GIVEN REQUEST: Locate every line in the records that contains the string "with" and copy each of those lines.

STORED ROWS:
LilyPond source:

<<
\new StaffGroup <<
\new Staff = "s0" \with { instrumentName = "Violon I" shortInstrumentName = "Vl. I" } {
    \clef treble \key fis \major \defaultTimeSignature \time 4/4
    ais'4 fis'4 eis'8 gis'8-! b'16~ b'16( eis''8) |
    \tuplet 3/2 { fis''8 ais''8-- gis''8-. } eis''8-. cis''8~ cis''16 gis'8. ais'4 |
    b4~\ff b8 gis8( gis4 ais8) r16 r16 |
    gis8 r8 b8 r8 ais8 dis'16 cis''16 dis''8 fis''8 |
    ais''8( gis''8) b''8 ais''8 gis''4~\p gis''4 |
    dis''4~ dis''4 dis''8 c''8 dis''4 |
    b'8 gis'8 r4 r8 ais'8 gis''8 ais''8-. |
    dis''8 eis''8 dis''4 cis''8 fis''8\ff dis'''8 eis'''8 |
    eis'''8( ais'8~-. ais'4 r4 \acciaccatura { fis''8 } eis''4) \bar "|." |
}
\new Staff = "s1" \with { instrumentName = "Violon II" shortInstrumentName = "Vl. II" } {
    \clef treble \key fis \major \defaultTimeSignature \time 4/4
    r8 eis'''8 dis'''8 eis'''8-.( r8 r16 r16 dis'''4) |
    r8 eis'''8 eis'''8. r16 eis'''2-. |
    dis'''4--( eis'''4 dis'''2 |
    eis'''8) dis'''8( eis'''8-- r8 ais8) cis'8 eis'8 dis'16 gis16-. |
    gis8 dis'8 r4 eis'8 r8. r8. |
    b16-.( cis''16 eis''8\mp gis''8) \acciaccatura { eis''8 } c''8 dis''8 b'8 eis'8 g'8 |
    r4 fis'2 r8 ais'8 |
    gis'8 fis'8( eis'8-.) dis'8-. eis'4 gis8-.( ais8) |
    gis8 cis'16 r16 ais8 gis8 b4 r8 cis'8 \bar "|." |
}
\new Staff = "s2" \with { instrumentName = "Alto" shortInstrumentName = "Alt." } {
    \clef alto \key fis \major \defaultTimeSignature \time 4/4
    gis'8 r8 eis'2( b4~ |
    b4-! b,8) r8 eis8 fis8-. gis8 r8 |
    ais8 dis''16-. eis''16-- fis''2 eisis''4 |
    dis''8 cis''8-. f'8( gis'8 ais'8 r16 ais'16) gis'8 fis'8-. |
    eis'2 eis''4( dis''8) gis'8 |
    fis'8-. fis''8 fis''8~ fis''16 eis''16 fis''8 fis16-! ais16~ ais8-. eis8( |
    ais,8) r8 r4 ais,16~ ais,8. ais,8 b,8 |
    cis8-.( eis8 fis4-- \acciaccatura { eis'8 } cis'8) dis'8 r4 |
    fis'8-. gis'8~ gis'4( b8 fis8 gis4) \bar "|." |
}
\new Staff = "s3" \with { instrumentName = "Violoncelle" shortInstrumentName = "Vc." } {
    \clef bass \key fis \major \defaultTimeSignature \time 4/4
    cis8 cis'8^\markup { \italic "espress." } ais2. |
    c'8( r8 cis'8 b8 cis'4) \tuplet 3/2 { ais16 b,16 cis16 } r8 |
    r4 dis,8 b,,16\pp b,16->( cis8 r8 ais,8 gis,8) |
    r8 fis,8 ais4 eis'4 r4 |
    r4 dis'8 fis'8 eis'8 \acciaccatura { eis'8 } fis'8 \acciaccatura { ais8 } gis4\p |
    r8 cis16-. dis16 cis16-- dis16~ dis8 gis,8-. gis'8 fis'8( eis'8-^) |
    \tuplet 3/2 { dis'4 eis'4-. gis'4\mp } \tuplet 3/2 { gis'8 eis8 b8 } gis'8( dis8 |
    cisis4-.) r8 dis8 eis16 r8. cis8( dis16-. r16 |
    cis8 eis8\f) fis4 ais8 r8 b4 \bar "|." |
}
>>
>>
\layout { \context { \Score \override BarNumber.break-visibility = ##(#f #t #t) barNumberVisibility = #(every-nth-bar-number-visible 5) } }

FINISHED ANSWER:
\new Staff = "s0" \with { instrumentName = "Violon I" shortInstrumentName = "Vl. I" } {
\new Staff = "s1" \with { instrumentName = "Violon II" shortInstrumentName = "Vl. II" } {
\new Staff = "s2" \with { instrumentName = "Alto" shortInstrumentName = "Alt." } {
\new Staff = "s3" \with { instrumentName = "Violoncelle" shortInstrumentName = "Vc." } {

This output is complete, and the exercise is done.